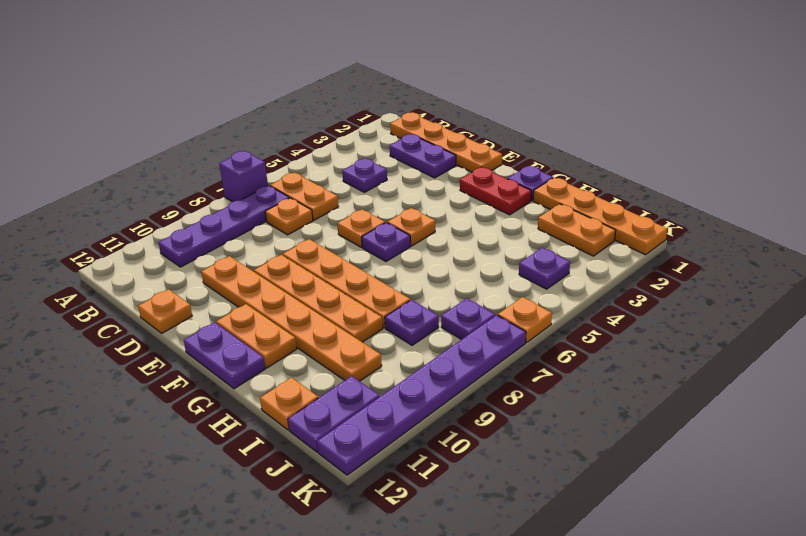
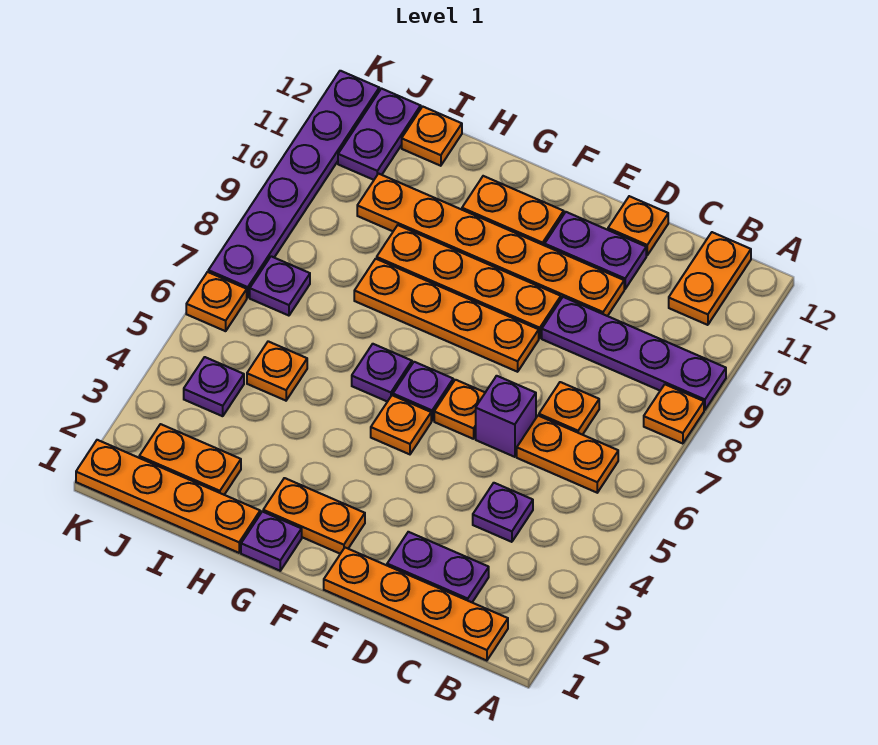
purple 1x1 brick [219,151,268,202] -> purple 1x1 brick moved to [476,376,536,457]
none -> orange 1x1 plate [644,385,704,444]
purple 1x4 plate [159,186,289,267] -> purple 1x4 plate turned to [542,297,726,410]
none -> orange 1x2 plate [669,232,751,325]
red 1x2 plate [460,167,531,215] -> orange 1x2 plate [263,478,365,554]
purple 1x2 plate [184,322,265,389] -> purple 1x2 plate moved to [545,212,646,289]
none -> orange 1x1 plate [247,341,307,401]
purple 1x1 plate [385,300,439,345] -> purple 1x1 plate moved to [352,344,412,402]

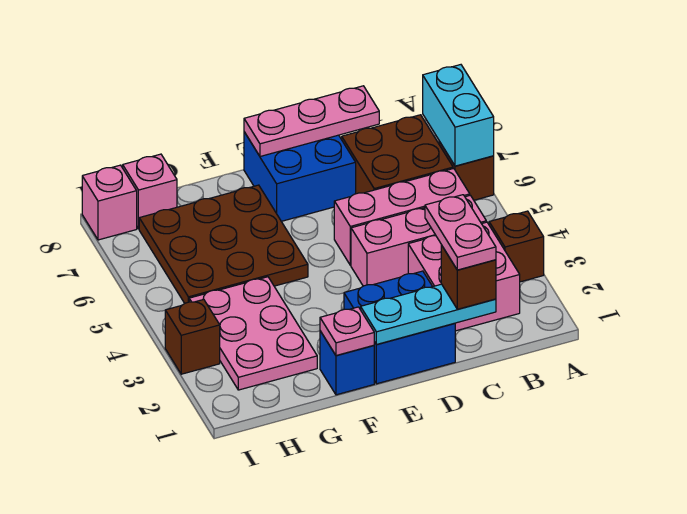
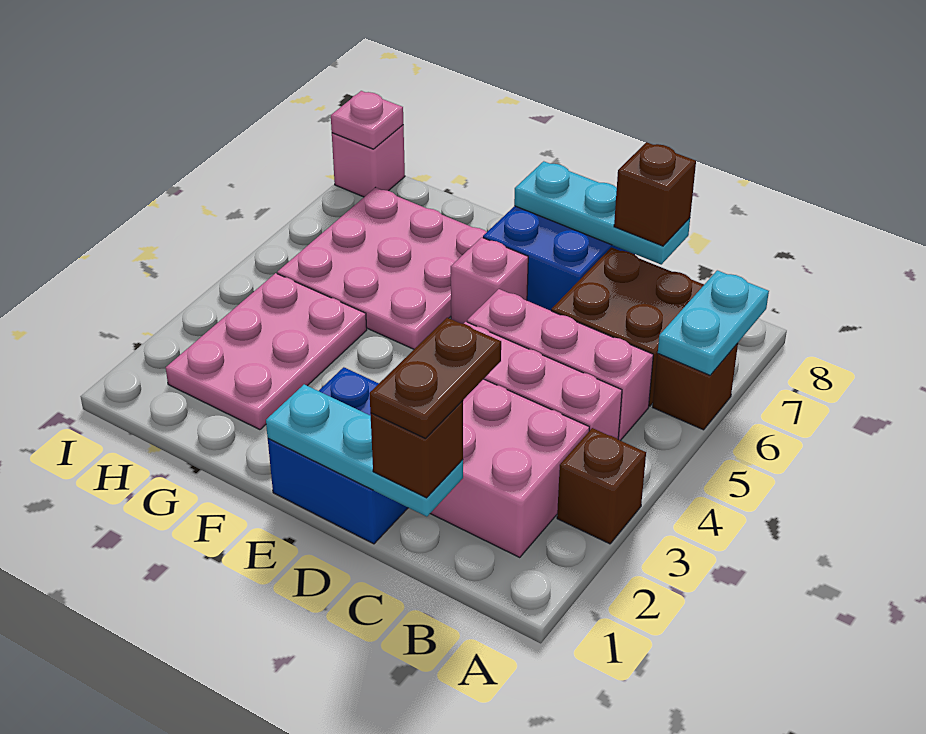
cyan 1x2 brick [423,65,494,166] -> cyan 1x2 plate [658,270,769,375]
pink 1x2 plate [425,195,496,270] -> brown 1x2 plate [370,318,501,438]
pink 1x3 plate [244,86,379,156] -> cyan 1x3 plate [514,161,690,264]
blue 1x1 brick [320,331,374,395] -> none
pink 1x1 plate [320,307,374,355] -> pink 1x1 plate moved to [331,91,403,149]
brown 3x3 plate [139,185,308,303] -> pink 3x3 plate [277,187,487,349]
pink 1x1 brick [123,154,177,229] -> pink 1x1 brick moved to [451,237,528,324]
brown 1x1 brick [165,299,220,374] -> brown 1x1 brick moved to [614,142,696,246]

------

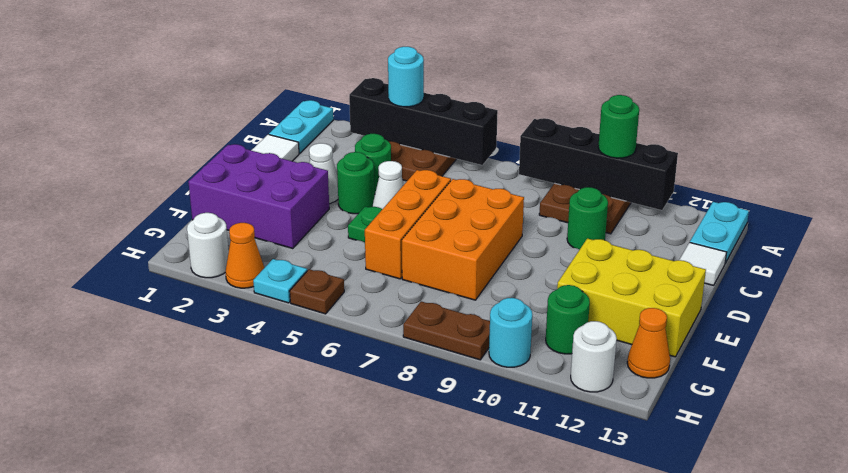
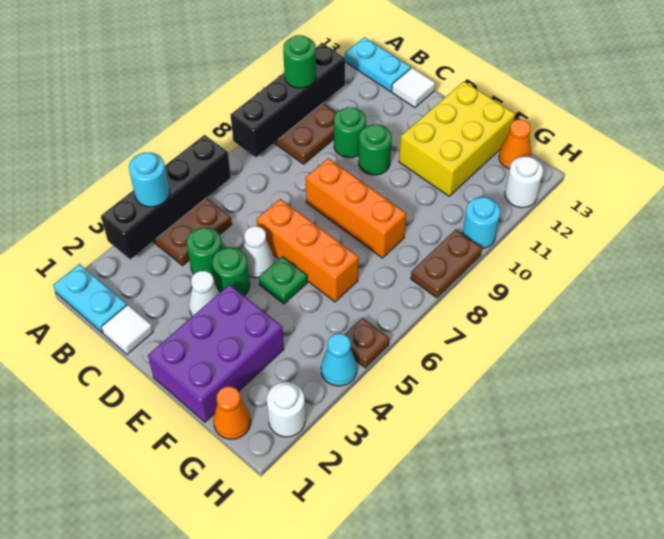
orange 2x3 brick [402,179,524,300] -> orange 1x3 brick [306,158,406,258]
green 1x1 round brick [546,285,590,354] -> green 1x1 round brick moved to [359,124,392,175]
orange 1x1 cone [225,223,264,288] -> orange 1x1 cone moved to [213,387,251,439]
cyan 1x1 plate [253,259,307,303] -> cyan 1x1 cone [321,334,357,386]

------

**WORK TASK**
Set down precisely the lines above between the line holding "purple 1x1 brick [219,151,268,202]" and the line holding "red 1x2 plate", inclusive, and nothing beyond them.

**RESPONSE BELOW**
purple 1x1 brick [219,151,268,202] -> purple 1x1 brick moved to [476,376,536,457]
none -> orange 1x1 plate [644,385,704,444]
purple 1x4 plate [159,186,289,267] -> purple 1x4 plate turned to [542,297,726,410]
none -> orange 1x2 plate [669,232,751,325]
red 1x2 plate [460,167,531,215] -> orange 1x2 plate [263,478,365,554]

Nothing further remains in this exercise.